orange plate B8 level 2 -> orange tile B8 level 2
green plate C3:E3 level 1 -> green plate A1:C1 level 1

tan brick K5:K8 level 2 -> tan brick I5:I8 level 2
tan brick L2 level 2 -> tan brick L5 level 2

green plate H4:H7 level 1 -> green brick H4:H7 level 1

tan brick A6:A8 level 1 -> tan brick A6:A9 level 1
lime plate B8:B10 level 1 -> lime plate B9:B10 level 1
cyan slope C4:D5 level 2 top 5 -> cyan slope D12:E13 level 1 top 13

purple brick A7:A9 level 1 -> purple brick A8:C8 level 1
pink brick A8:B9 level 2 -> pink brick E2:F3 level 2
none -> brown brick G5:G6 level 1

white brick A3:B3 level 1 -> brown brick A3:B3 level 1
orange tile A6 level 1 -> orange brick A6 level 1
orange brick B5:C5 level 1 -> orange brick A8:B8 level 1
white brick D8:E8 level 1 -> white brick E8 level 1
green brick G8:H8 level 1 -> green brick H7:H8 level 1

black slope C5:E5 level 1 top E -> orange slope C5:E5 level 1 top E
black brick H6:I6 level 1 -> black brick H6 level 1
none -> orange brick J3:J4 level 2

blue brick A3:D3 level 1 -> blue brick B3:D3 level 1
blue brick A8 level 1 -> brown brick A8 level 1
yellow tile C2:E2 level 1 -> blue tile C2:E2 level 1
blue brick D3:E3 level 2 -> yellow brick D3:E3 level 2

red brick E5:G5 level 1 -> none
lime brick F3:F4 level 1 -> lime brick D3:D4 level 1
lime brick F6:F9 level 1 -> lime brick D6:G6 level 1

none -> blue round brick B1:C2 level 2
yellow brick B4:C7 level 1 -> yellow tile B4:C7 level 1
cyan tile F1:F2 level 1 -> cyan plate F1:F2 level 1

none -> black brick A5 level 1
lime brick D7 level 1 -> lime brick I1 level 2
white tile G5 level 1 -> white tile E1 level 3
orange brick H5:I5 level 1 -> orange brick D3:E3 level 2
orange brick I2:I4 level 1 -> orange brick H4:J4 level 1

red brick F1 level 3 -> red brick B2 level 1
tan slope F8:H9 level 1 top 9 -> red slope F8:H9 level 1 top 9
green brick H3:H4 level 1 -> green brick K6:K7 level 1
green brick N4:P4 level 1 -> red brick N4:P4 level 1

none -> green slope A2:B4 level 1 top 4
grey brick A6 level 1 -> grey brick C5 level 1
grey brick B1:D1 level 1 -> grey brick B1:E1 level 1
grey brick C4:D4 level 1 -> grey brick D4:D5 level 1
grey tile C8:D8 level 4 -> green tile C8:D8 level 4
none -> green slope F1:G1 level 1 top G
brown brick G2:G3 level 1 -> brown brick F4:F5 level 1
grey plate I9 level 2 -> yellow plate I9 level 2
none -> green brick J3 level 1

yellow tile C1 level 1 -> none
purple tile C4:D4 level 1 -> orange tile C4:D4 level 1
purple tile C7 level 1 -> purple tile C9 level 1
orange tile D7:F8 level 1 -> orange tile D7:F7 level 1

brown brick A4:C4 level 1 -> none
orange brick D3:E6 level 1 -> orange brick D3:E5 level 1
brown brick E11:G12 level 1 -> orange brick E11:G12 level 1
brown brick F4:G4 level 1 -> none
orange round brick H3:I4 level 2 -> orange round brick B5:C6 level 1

====================

▸ PROBLEM: Scan the listing above. Collect all lines with the word "green".

▸ RESULT:
green plate C3:E3 level 1 -> green plate A1:C1 level 1
green plate H4:H7 level 1 -> green brick H4:H7 level 1
green brick G8:H8 level 1 -> green brick H7:H8 level 1
green brick H3:H4 level 1 -> green brick K6:K7 level 1
green brick N4:P4 level 1 -> red brick N4:P4 level 1
none -> green slope A2:B4 level 1 top 4
grey tile C8:D8 level 4 -> green tile C8:D8 level 4
none -> green slope F1:G1 level 1 top G
none -> green brick J3 level 1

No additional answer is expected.